# TASK PROMPT
Reproduce only what runs from the line containing "none -> grey brick C10:H10 level 1" to the line containing "none -> cyan brick I3:I4 level 1" in the records below, inclusive. Keep it exact, and keep the pictures out.
==== DATA FOR THIS TASK
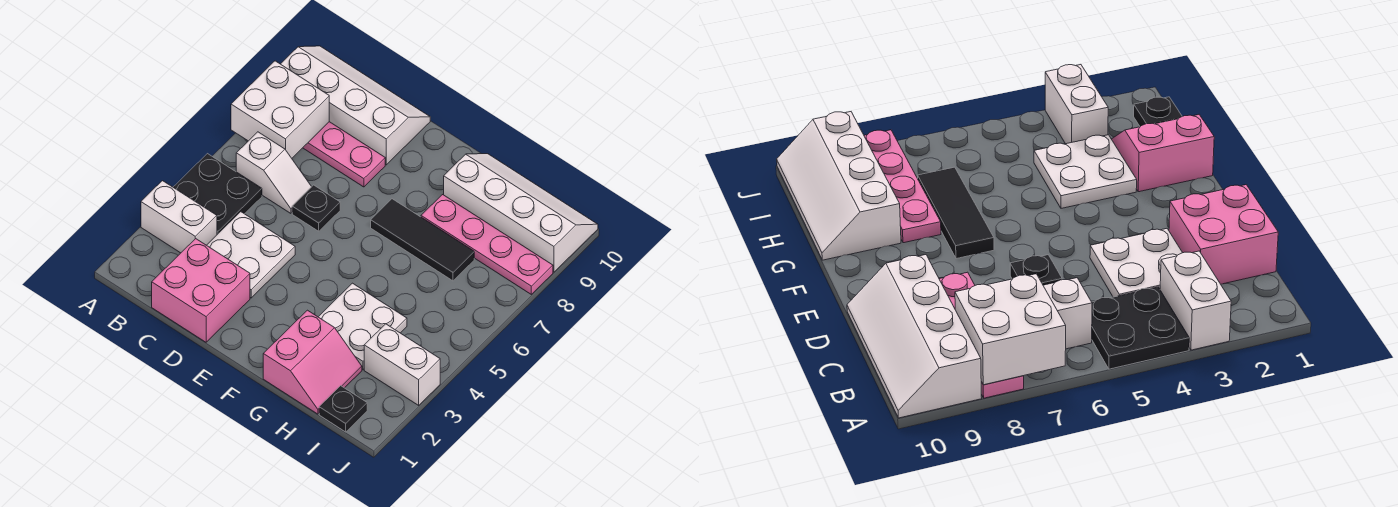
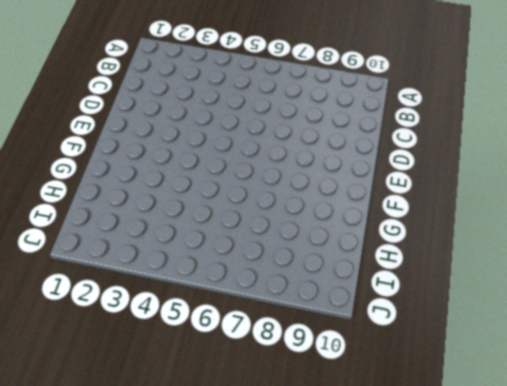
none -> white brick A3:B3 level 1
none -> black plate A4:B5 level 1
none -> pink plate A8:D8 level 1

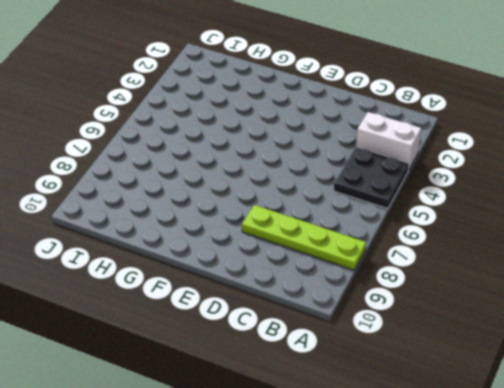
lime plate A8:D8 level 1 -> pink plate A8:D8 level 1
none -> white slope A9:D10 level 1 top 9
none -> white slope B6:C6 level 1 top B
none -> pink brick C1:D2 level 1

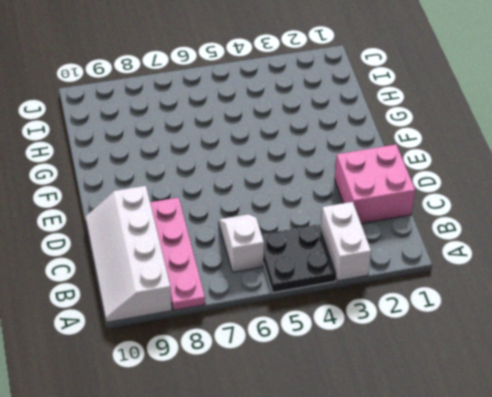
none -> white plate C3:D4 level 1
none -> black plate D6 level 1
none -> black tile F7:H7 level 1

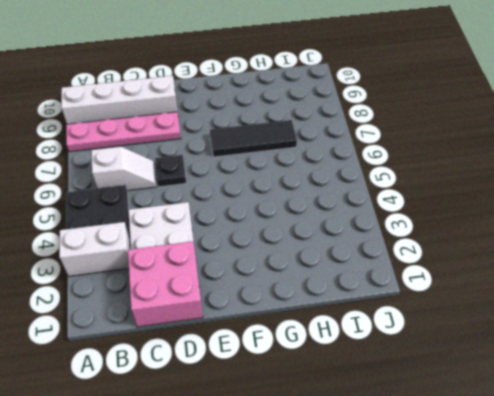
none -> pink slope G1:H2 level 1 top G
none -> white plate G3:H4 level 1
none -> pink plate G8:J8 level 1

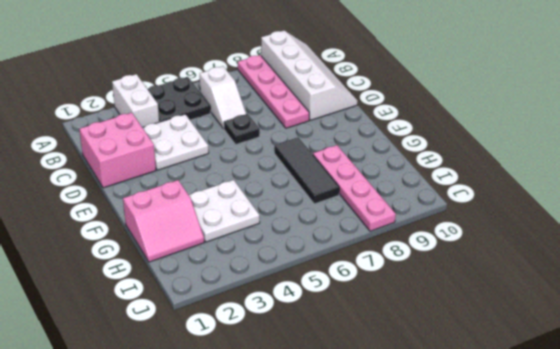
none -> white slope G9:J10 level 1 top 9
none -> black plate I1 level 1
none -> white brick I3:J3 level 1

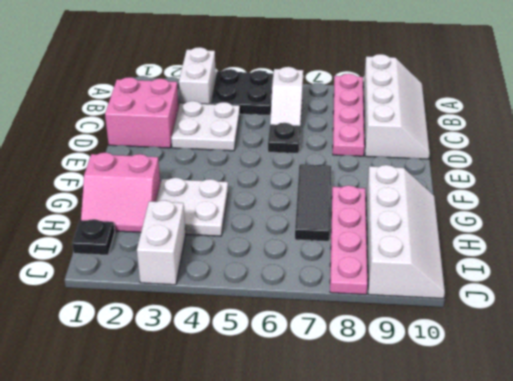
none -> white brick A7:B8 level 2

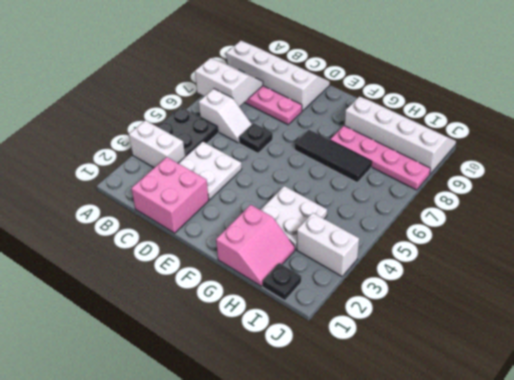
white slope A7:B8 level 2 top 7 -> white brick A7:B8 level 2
========
==== DATA FOR THIS TASK
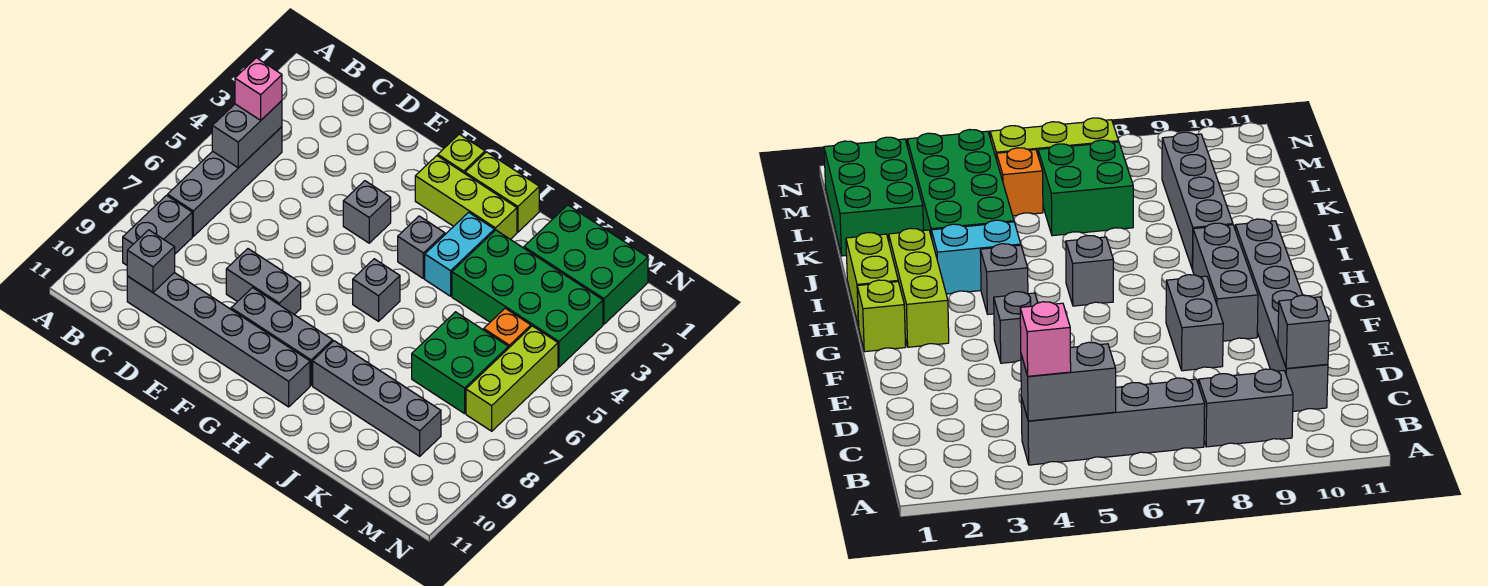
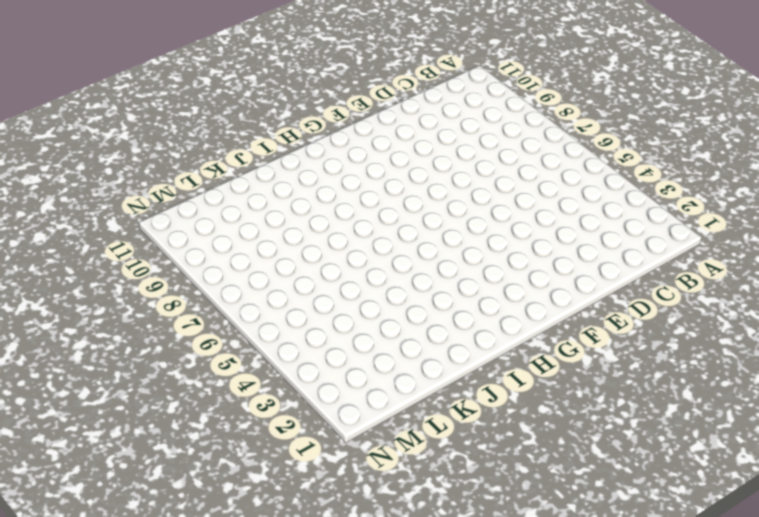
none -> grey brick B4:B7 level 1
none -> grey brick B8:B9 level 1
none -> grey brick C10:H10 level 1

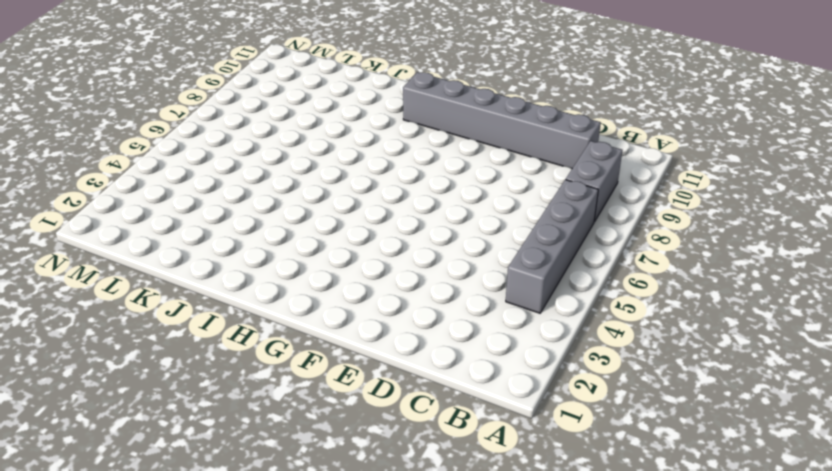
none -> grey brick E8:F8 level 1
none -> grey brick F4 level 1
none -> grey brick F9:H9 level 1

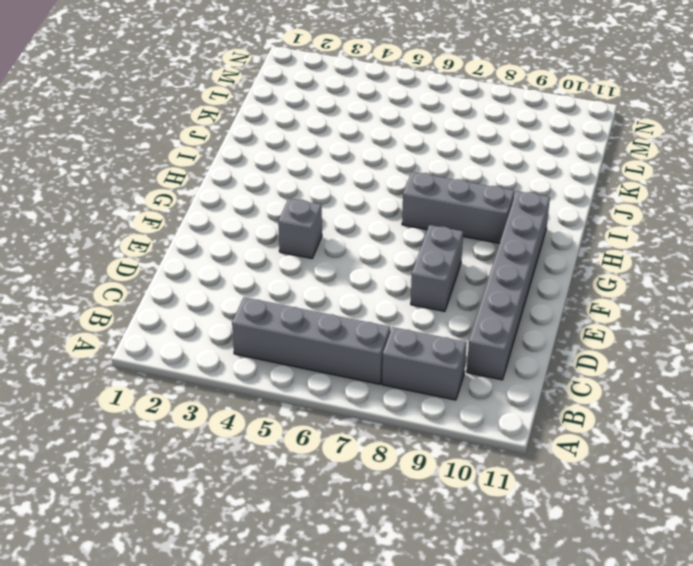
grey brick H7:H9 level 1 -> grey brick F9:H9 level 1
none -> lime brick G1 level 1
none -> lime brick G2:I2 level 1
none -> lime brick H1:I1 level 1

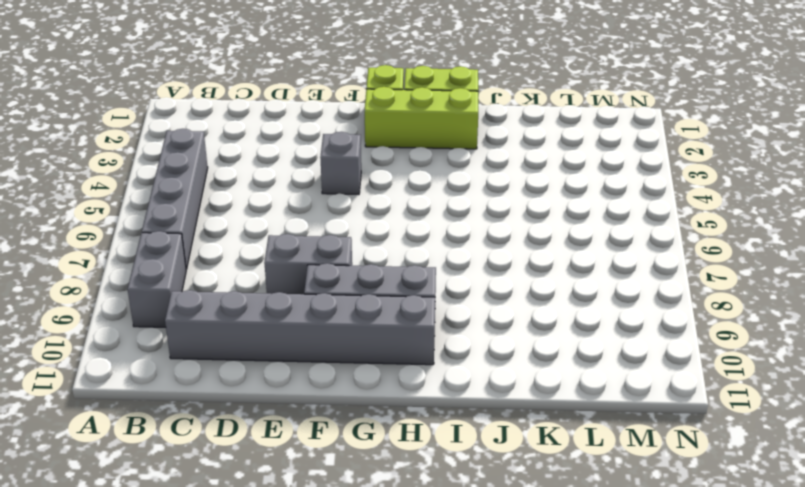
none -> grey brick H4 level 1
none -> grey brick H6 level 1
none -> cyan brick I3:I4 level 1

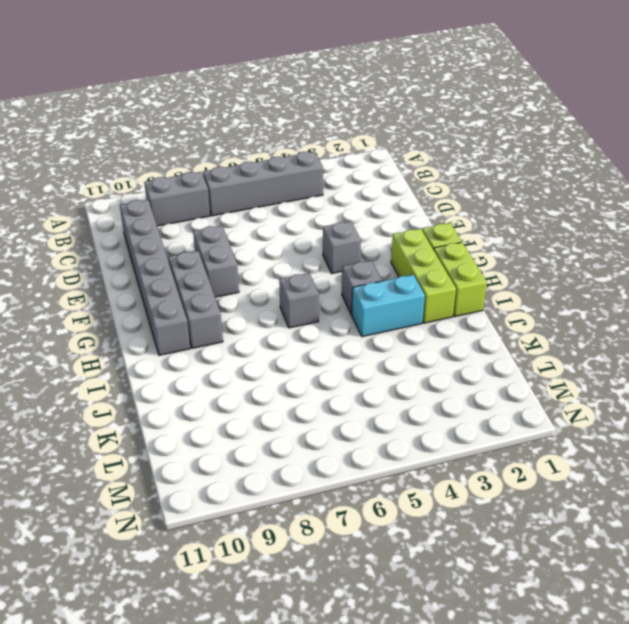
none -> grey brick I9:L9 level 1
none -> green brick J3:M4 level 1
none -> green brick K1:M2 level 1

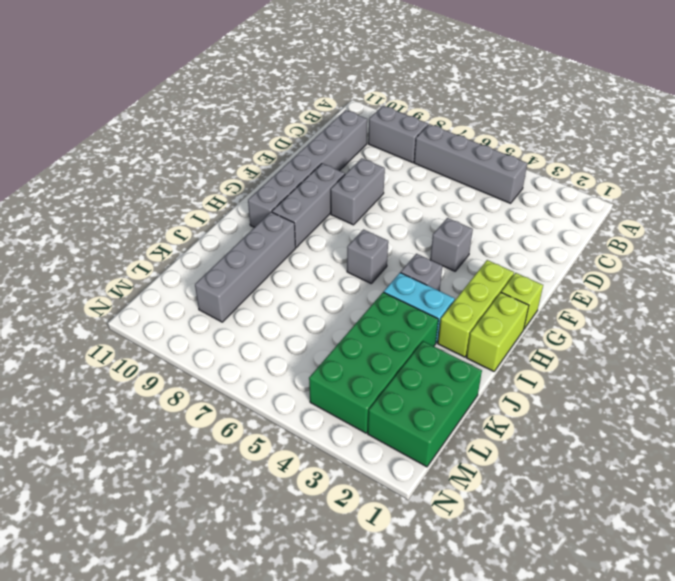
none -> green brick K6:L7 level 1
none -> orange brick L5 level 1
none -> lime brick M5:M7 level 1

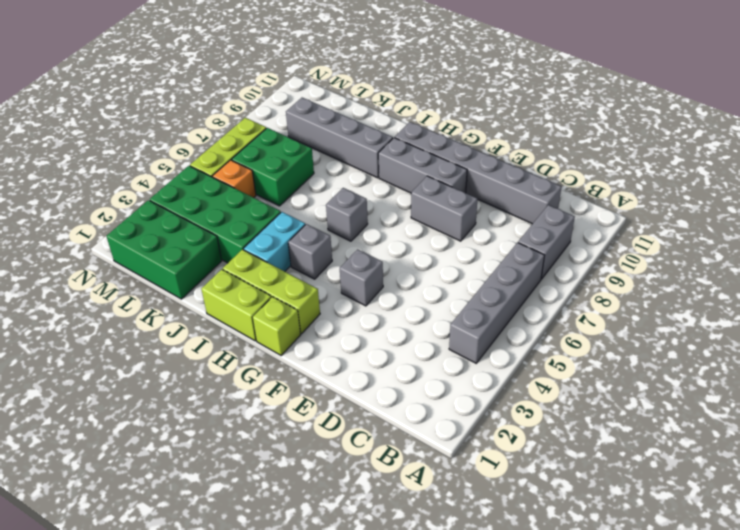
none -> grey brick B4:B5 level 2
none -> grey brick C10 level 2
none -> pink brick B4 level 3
========
# EXERCISE ANSWER
none -> grey brick C10:H10 level 1

none -> grey brick E8:F8 level 1
none -> grey brick F4 level 1
none -> grey brick F9:H9 level 1

grey brick H7:H9 level 1 -> grey brick F9:H9 level 1
none -> lime brick G1 level 1
none -> lime brick G2:I2 level 1
none -> lime brick H1:I1 level 1

none -> grey brick H4 level 1
none -> grey brick H6 level 1
none -> cyan brick I3:I4 level 1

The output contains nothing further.